__Stored data__
[Start of Attachment]
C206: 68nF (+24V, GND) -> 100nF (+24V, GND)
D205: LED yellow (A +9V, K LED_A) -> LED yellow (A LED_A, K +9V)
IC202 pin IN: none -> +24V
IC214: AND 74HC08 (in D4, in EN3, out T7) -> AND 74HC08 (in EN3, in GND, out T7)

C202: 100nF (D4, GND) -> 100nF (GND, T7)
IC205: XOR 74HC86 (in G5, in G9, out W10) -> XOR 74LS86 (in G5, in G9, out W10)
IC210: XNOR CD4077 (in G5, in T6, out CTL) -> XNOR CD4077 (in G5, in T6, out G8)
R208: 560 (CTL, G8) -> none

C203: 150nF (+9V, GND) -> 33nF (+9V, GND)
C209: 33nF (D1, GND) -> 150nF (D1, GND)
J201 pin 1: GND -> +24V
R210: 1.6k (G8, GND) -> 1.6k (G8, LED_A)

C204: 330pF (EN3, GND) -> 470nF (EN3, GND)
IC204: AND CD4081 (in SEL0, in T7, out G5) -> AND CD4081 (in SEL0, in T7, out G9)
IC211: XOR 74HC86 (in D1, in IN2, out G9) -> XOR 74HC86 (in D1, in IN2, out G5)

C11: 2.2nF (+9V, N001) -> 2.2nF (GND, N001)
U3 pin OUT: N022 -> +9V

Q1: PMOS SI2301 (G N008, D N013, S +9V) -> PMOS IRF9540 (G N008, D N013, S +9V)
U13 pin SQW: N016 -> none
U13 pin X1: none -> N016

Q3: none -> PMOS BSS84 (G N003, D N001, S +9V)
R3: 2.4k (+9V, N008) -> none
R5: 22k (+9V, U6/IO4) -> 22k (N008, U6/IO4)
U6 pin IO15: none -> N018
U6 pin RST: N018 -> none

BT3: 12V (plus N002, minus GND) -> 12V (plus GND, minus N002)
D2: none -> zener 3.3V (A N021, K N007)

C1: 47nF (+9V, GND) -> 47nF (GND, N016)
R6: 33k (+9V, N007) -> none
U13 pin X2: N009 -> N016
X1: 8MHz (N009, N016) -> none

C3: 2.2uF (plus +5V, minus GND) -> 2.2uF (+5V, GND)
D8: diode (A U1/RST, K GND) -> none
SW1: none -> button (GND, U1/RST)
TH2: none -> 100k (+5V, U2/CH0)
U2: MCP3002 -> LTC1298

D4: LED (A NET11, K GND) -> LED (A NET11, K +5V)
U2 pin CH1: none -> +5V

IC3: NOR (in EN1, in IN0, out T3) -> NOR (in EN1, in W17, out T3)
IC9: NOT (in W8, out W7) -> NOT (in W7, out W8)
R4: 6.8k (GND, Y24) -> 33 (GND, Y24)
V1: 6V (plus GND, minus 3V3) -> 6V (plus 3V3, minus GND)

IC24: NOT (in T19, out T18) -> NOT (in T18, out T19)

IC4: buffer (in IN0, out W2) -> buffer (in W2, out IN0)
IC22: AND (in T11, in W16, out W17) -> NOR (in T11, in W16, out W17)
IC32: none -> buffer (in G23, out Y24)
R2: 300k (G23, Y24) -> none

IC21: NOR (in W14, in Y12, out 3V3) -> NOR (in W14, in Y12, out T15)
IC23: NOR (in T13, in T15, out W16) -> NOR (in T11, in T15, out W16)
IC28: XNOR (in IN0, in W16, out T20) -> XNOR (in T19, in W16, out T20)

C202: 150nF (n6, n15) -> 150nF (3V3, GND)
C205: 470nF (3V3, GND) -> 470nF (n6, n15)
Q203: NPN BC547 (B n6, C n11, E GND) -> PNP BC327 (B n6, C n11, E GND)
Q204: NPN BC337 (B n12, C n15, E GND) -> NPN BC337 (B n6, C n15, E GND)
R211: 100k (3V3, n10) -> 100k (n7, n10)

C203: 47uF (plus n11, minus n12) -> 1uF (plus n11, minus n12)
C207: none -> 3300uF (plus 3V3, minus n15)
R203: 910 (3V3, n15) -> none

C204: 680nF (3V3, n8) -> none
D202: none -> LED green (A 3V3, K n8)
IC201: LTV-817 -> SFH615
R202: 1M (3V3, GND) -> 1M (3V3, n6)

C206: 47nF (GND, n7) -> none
[End of Attachment]
__WHAT IS EXPECTED__
Determine how many lines of the entries hold "plus", and reply with that number only.

__WORKED SOLUTION__
5